>>>

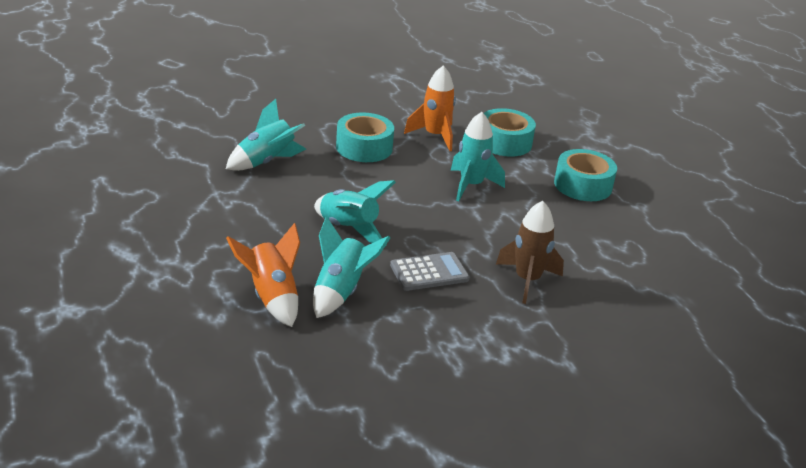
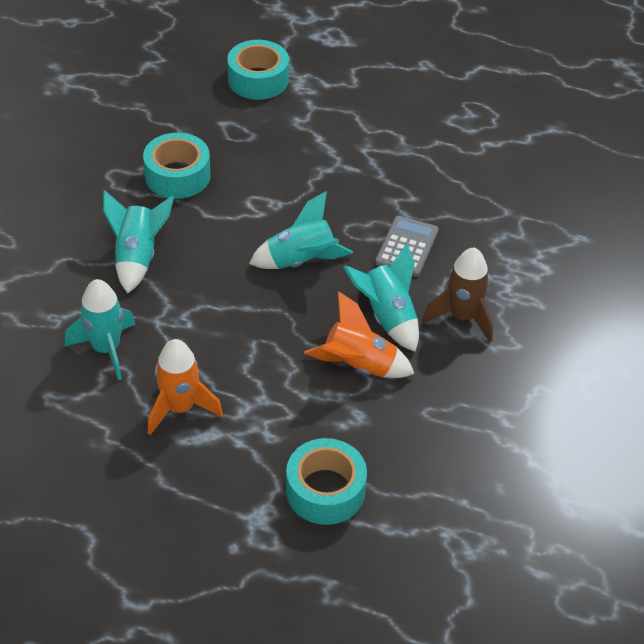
camera: 50 degrees left, 15 degrees up
(435, 136) = (204, 117): orange rocket -> orange rocket (180, 408)
(471, 185) = (306, 144): turquoise rocket -> turquoise rocket (106, 349)
(527, 280) = (465, 195): brown rocket -> brown rocket (462, 317)
(583, 185) = (368, 77): turquoise tape -> turquoise tape (325, 490)

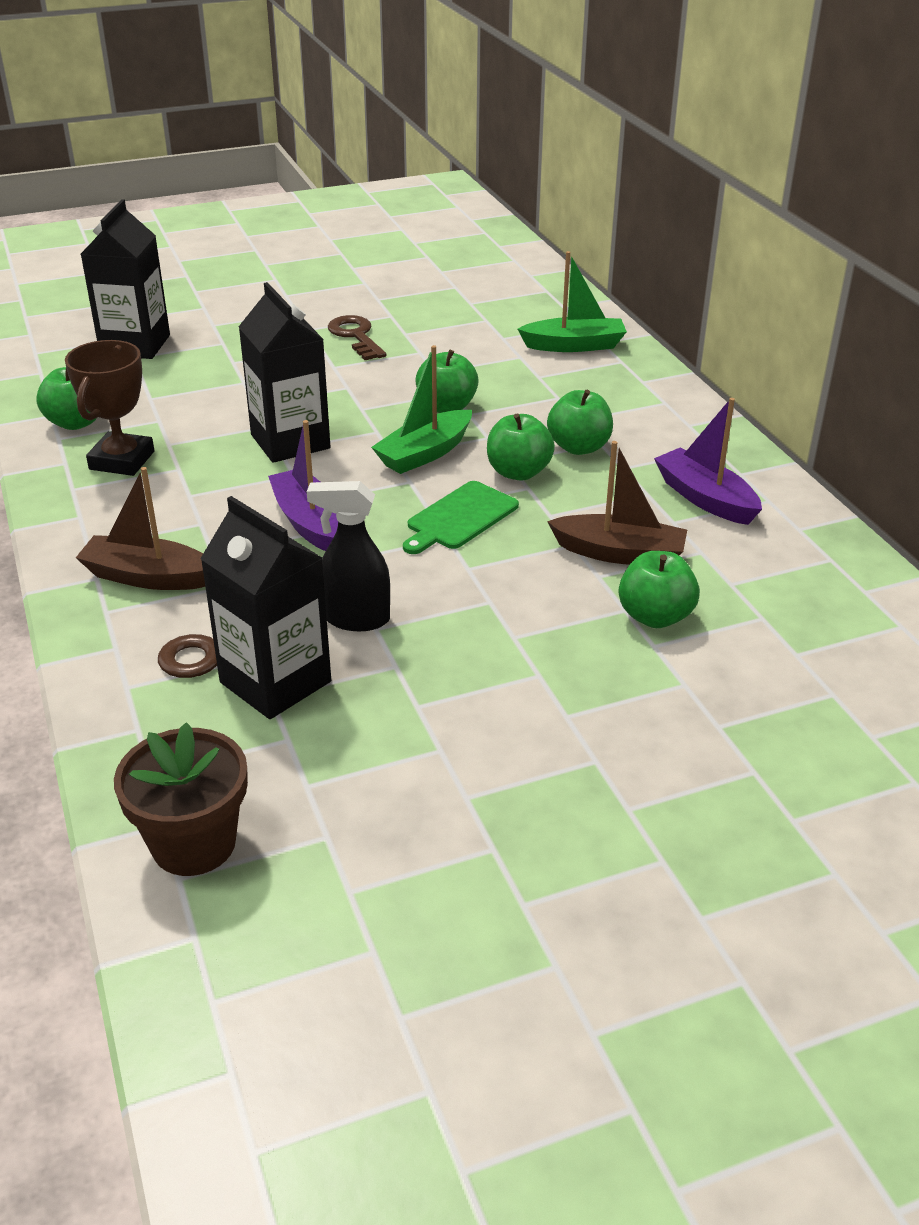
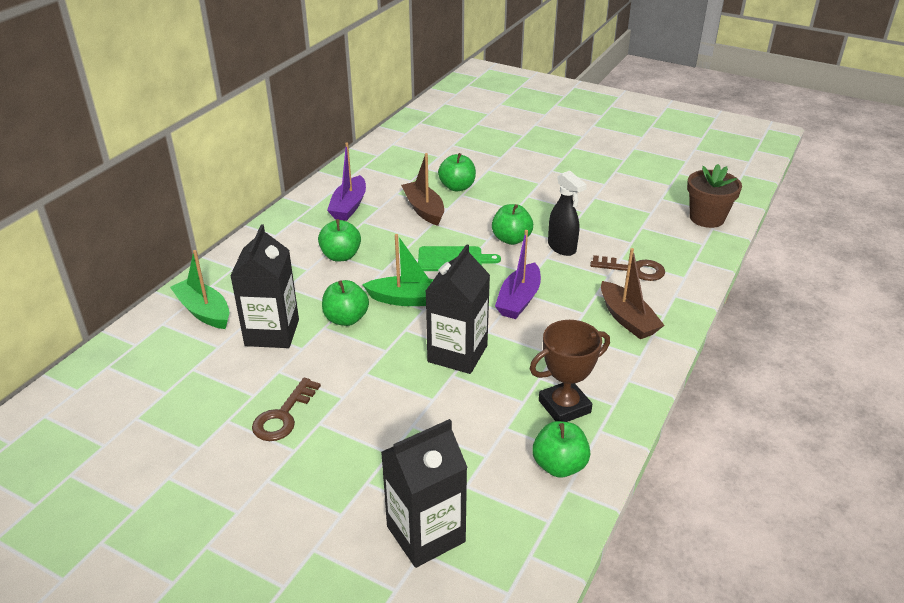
camera: 130 degrees left, 0 degrees up
(275, 682) = (623, 245): black carton -> black carton (272, 332)
(518, 472) = (389, 262): green apple -> green apple (511, 239)

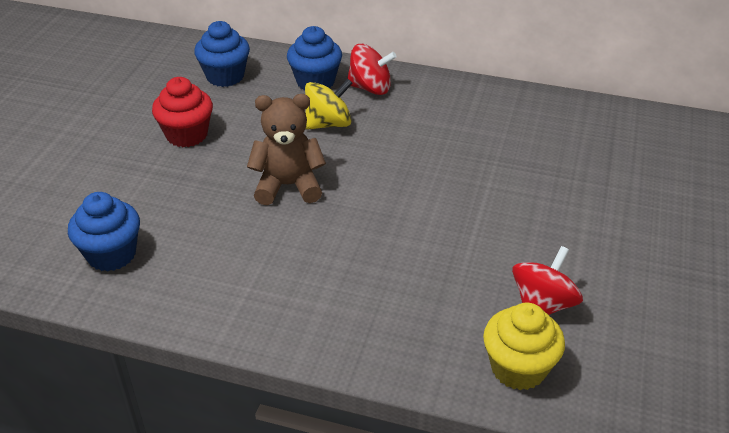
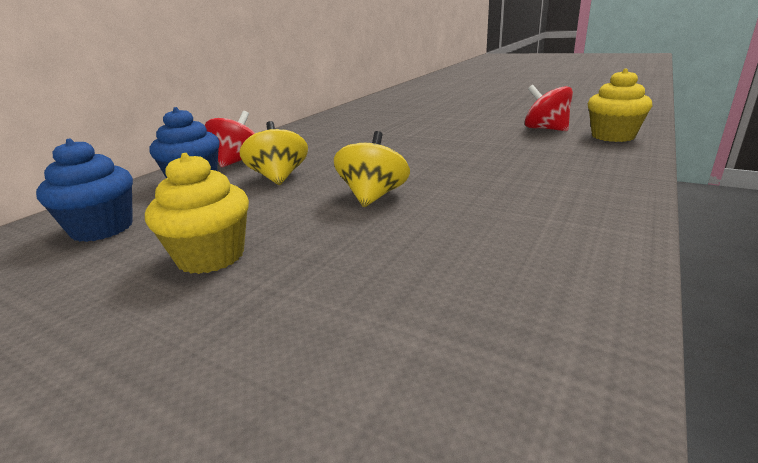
camera: 75 degrees left, 15 degrees down
(111, 254) = (486, 324): blue cupcake -> none
(187, 135) = (211, 256): red cupcake -> yellow cupcake
(288, 186) = (373, 196): brown teddy bear -> yellow spinning top

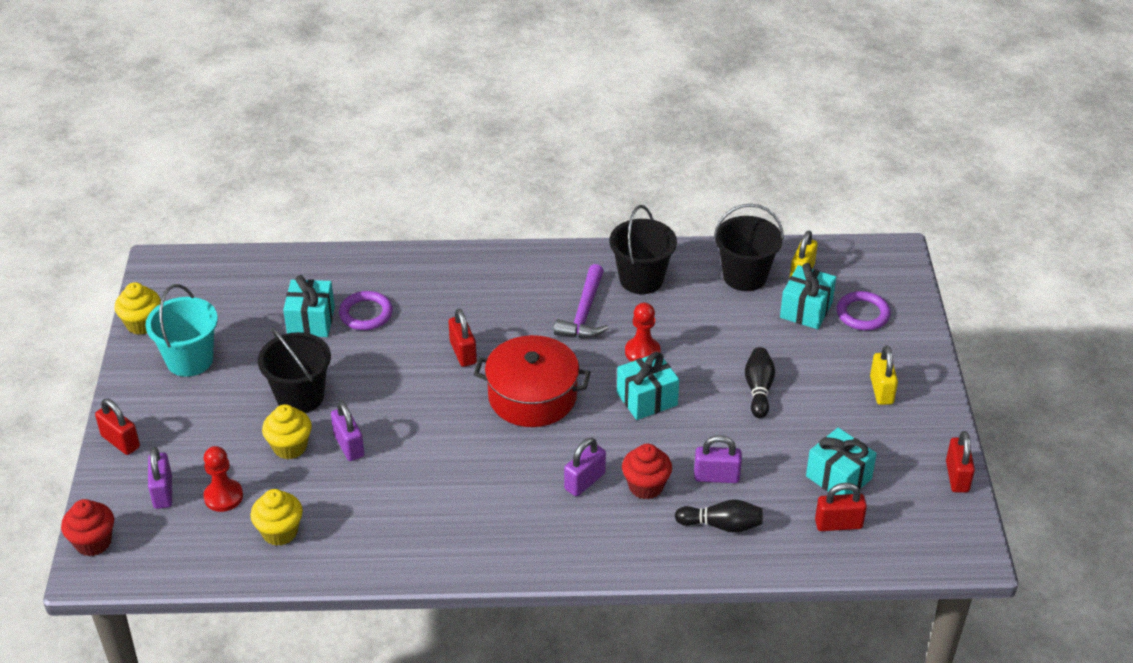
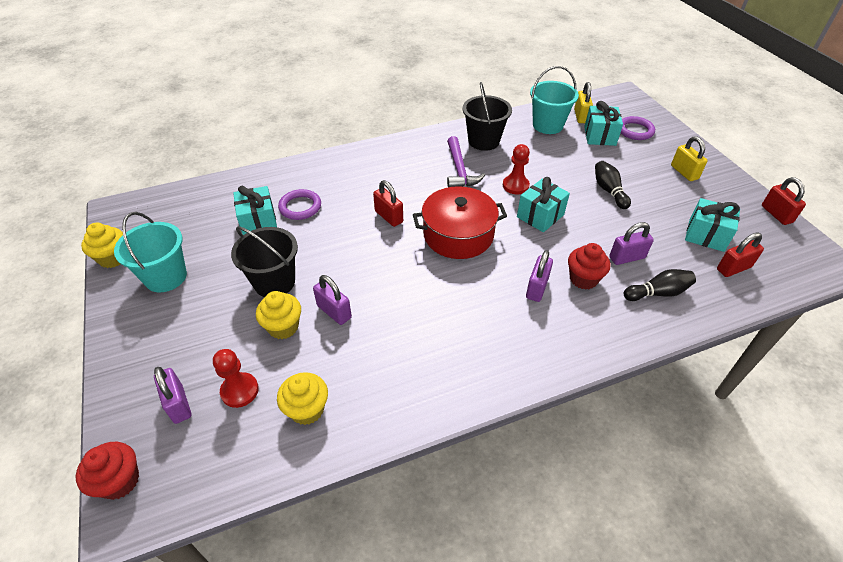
camera: 20 degrees left, 5 degrees up
(120, 441) = (121, 366): red padlock -> none
(745, 276) = (547, 125): black bucket -> turquoise bucket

<<<

**Prompt**: Sift the data above for lines with "camera", then copy each one.

**Output of the task**:
camera: 50 degrees left, 15 degrees up
camera: 130 degrees left, 0 degrees up
camera: 75 degrees left, 15 degrees down
camera: 20 degrees left, 5 degrees up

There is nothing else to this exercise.